TASK PROMPT: Transcribe the listing below in full, keeping every line exactly as it is.

DATA:
──────

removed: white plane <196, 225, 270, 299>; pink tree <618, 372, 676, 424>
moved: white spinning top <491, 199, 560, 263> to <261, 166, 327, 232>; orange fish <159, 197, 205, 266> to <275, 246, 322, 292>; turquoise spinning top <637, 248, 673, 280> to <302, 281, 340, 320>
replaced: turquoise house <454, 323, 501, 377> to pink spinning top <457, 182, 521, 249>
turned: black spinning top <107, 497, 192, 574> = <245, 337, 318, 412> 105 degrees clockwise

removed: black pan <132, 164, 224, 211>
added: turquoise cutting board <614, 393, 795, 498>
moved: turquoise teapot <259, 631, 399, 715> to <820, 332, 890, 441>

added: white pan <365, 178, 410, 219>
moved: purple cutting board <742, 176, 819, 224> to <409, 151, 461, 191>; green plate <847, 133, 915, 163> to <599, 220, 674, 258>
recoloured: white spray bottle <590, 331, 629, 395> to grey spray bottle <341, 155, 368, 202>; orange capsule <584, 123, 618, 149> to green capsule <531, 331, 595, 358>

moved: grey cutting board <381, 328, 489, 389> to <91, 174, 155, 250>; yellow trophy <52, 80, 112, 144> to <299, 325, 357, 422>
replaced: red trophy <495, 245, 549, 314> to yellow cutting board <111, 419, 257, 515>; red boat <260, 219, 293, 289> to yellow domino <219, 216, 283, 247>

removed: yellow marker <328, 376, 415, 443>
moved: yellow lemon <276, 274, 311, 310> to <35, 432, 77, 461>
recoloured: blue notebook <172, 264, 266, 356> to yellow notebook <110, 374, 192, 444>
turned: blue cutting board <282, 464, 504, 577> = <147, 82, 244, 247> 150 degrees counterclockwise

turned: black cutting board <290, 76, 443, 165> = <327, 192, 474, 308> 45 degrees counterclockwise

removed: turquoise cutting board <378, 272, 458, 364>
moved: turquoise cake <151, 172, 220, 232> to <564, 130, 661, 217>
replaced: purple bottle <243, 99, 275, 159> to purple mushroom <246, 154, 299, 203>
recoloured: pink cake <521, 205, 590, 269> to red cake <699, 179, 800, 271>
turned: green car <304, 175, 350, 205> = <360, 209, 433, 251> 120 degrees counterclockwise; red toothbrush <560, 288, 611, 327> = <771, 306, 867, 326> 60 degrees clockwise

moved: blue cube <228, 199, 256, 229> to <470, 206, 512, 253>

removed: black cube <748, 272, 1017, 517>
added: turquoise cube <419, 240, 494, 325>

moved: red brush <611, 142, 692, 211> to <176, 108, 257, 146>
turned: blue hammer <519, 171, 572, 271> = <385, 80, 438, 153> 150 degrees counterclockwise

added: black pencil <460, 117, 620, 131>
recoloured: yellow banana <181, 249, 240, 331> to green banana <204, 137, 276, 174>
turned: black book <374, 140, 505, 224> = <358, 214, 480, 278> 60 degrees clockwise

──────

TASK ANSWER:
removed: white plane <196, 225, 270, 299>; pink tree <618, 372, 676, 424>
moved: white spinning top <491, 199, 560, 263> to <261, 166, 327, 232>; orange fish <159, 197, 205, 266> to <275, 246, 322, 292>; turquoise spinning top <637, 248, 673, 280> to <302, 281, 340, 320>
replaced: turquoise house <454, 323, 501, 377> to pink spinning top <457, 182, 521, 249>
turned: black spinning top <107, 497, 192, 574> = <245, 337, 318, 412> 105 degrees clockwise

removed: black pan <132, 164, 224, 211>
added: turquoise cutting board <614, 393, 795, 498>
moved: turquoise teapot <259, 631, 399, 715> to <820, 332, 890, 441>

added: white pan <365, 178, 410, 219>
moved: purple cutting board <742, 176, 819, 224> to <409, 151, 461, 191>; green plate <847, 133, 915, 163> to <599, 220, 674, 258>
recoloured: white spray bottle <590, 331, 629, 395> to grey spray bottle <341, 155, 368, 202>; orange capsule <584, 123, 618, 149> to green capsule <531, 331, 595, 358>

moved: grey cutting board <381, 328, 489, 389> to <91, 174, 155, 250>; yellow trophy <52, 80, 112, 144> to <299, 325, 357, 422>
replaced: red trophy <495, 245, 549, 314> to yellow cutting board <111, 419, 257, 515>; red boat <260, 219, 293, 289> to yellow domino <219, 216, 283, 247>

removed: yellow marker <328, 376, 415, 443>
moved: yellow lemon <276, 274, 311, 310> to <35, 432, 77, 461>
recoloured: blue notebook <172, 264, 266, 356> to yellow notebook <110, 374, 192, 444>
turned: blue cutting board <282, 464, 504, 577> = <147, 82, 244, 247> 150 degrees counterclockwise

turned: black cutting board <290, 76, 443, 165> = <327, 192, 474, 308> 45 degrees counterclockwise

removed: turquoise cutting board <378, 272, 458, 364>
moved: turquoise cake <151, 172, 220, 232> to <564, 130, 661, 217>
replaced: purple bottle <243, 99, 275, 159> to purple mushroom <246, 154, 299, 203>
recoloured: pink cake <521, 205, 590, 269> to red cake <699, 179, 800, 271>
turned: green car <304, 175, 350, 205> = <360, 209, 433, 251> 120 degrees counterclockwise; red toothbrush <560, 288, 611, 327> = <771, 306, 867, 326> 60 degrees clockwise

moved: blue cube <228, 199, 256, 229> to <470, 206, 512, 253>

removed: black cube <748, 272, 1017, 517>
added: turquoise cube <419, 240, 494, 325>

moved: red brush <611, 142, 692, 211> to <176, 108, 257, 146>
turned: blue hammer <519, 171, 572, 271> = <385, 80, 438, 153> 150 degrees counterclockwise

added: black pencil <460, 117, 620, 131>
recoloured: yellow banana <181, 249, 240, 331> to green banana <204, 137, 276, 174>
turned: black book <374, 140, 505, 224> = <358, 214, 480, 278> 60 degrees clockwise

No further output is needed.